- _PROBLEM DESCRIPTION_
Could you copy the data that follows exactly as written, but drop the pictures?

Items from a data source
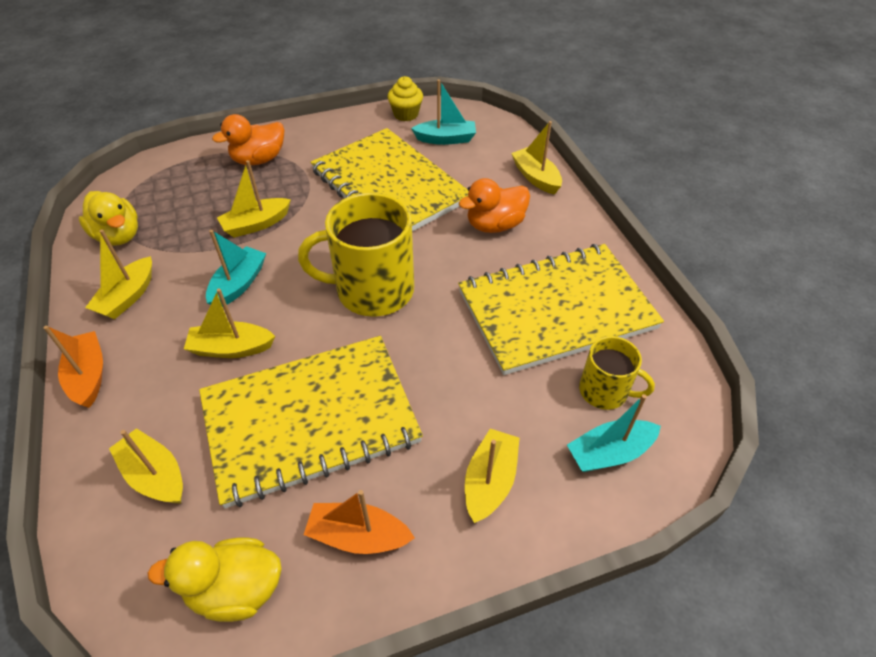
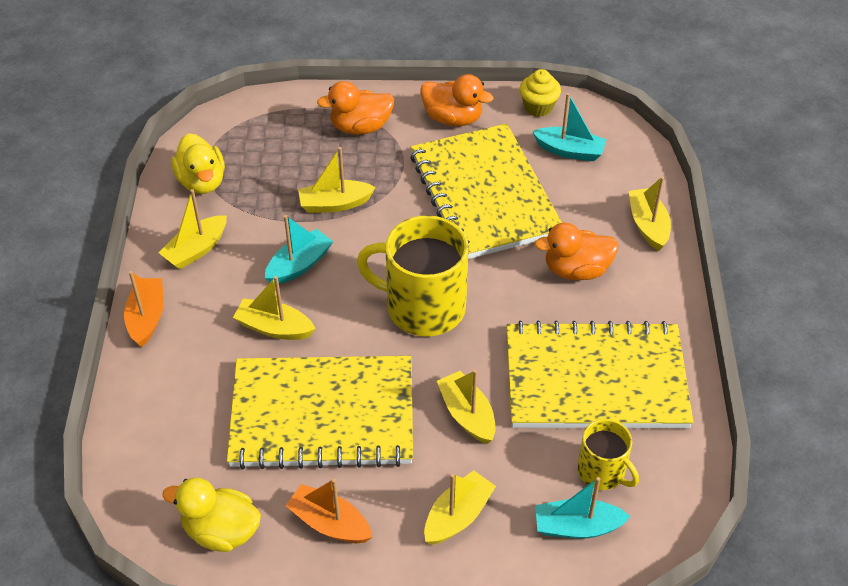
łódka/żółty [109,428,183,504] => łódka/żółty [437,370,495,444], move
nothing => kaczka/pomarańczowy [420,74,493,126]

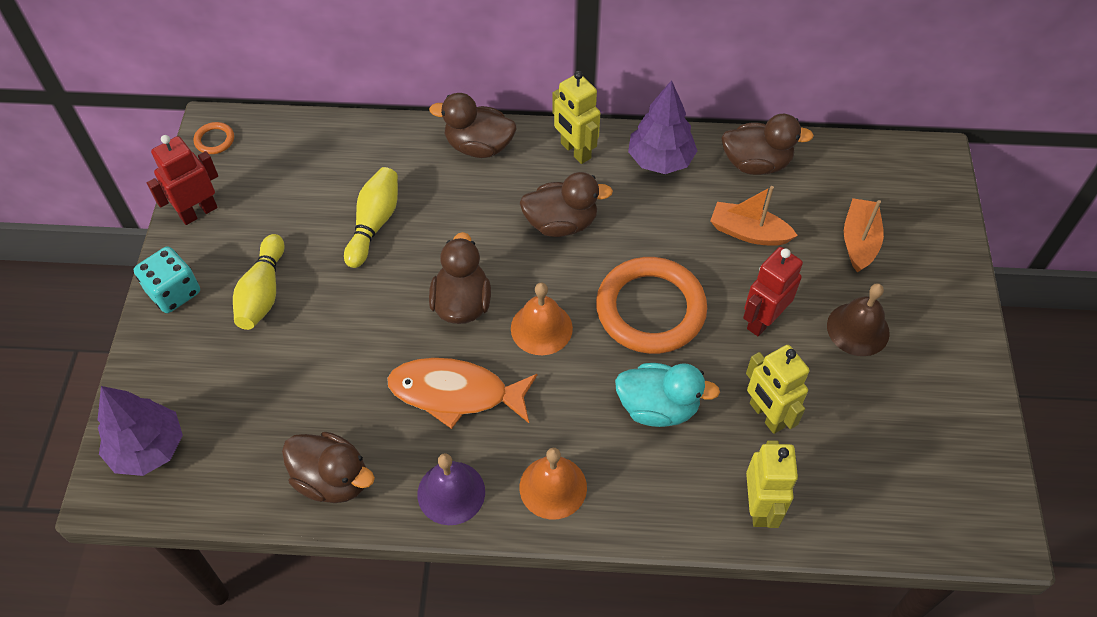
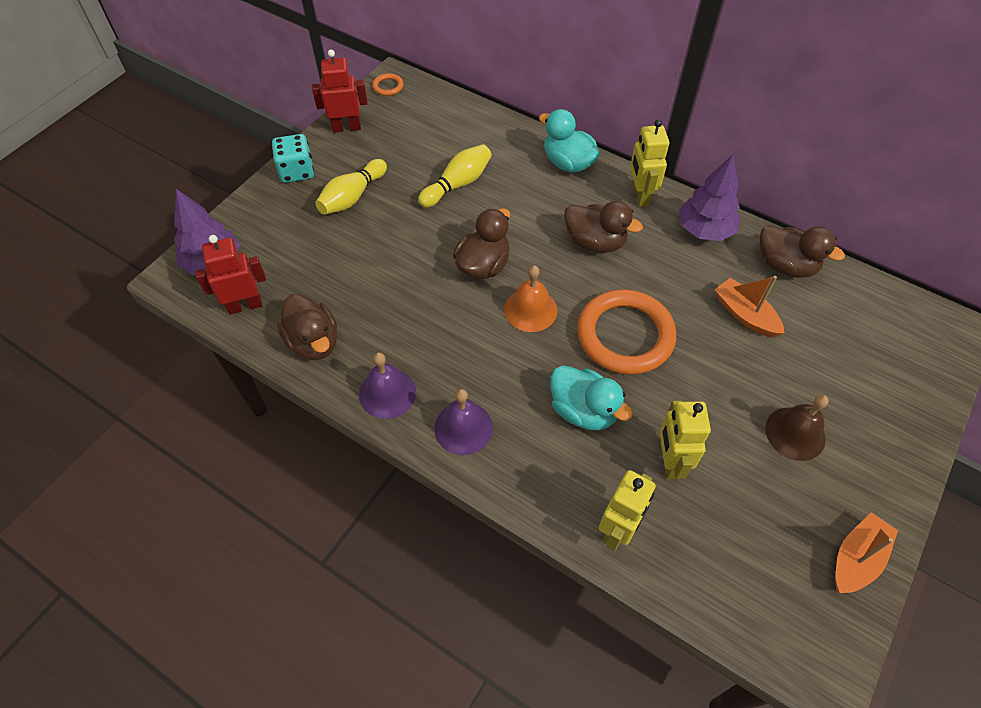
kaczka/brązowy [429,93,516,158] => kaczka/turkusowy [539,109,600,173]
łódka/pomarańczowy [844,198,884,273] => łódka/pomarańczowy [835,512,898,593], move
robot/czerwony [743,247,803,336] => robot/czerwony [195,235,266,315], move
ryba/pomarańczowy [387,358,537,429] => nothing
dzwonek/pomarańczowy [519,448,587,520] => dzwonek/fioletowy [434,389,493,455]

- _SOLUTION FOR THIS EXERCISE_
łódka/żółty [109,428,183,504] => łódka/żółty [437,370,495,444], move
nothing => kaczka/pomarańczowy [420,74,493,126]

kaczka/brązowy [429,93,516,158] => kaczka/turkusowy [539,109,600,173]
łódka/pomarańczowy [844,198,884,273] => łódka/pomarańczowy [835,512,898,593], move
robot/czerwony [743,247,803,336] => robot/czerwony [195,235,266,315], move
ryba/pomarańczowy [387,358,537,429] => nothing
dzwonek/pomarańczowy [519,448,587,520] => dzwonek/fioletowy [434,389,493,455]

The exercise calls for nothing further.